-- Recorded data --
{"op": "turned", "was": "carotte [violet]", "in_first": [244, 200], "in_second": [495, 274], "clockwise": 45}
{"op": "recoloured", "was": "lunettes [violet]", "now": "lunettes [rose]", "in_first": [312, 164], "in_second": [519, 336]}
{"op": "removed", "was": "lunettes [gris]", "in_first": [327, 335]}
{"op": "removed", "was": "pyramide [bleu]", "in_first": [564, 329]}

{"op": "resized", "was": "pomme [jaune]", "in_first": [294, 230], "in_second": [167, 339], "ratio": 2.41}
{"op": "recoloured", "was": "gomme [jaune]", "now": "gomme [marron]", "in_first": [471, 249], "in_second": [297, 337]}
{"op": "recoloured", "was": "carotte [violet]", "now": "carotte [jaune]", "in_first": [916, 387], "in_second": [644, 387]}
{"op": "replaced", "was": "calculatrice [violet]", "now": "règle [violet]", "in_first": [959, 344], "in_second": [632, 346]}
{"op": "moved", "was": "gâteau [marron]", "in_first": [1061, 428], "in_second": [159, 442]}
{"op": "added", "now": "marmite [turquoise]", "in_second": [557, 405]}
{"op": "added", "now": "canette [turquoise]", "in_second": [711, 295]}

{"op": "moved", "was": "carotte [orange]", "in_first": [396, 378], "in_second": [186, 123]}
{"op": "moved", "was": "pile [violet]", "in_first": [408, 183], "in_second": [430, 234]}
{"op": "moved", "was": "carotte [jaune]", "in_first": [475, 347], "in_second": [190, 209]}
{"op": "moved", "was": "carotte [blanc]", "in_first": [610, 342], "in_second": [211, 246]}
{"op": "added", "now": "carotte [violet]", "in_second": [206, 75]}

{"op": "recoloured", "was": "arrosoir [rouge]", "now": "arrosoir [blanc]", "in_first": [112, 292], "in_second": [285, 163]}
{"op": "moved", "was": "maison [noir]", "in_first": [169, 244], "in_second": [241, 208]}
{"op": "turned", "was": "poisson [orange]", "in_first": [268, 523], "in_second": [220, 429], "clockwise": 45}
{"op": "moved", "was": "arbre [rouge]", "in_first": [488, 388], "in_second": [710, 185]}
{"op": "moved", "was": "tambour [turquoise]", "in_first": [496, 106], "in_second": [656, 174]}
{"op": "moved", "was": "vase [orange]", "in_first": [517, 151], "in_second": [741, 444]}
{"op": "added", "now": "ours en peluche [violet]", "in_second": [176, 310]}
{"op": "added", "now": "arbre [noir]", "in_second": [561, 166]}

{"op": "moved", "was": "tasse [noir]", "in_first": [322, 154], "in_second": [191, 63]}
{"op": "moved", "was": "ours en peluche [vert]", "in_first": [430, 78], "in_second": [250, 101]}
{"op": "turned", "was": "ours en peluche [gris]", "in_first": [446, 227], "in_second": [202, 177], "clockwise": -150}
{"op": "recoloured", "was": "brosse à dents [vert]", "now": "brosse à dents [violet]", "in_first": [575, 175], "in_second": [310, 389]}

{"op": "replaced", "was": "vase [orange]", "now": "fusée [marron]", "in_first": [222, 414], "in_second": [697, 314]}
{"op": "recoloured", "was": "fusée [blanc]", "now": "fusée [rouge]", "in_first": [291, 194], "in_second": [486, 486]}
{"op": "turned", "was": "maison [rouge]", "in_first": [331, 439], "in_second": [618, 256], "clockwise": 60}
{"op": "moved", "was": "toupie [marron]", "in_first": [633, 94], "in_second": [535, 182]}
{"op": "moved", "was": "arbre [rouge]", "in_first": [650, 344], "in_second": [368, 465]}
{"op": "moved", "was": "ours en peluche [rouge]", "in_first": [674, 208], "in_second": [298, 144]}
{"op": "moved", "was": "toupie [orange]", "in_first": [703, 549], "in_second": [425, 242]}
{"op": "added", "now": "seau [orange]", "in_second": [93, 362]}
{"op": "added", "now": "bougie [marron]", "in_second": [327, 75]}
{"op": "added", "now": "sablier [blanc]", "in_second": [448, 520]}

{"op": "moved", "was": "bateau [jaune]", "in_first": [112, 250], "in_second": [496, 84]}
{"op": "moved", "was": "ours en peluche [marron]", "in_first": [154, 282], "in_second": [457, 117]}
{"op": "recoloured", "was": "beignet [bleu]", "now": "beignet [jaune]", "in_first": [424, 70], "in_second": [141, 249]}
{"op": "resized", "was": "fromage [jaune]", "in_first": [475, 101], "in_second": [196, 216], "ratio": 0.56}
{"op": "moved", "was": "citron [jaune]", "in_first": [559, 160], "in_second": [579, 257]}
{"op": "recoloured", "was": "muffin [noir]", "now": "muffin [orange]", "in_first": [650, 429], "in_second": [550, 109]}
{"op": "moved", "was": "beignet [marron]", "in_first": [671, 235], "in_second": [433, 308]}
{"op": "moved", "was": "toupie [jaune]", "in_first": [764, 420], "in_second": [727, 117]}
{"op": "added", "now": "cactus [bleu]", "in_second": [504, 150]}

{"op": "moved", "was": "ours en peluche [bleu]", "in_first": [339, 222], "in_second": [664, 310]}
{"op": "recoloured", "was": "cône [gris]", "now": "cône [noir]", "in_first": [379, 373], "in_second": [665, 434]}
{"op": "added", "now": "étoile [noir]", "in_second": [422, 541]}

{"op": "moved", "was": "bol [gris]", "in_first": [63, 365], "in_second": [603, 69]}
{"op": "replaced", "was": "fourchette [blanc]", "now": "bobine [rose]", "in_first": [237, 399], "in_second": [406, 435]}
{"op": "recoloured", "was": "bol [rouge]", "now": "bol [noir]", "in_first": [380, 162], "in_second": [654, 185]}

-- Task item --
The answer must be a single number: the count of lines in the data that include the word "turquoise".

-- Your solution --
3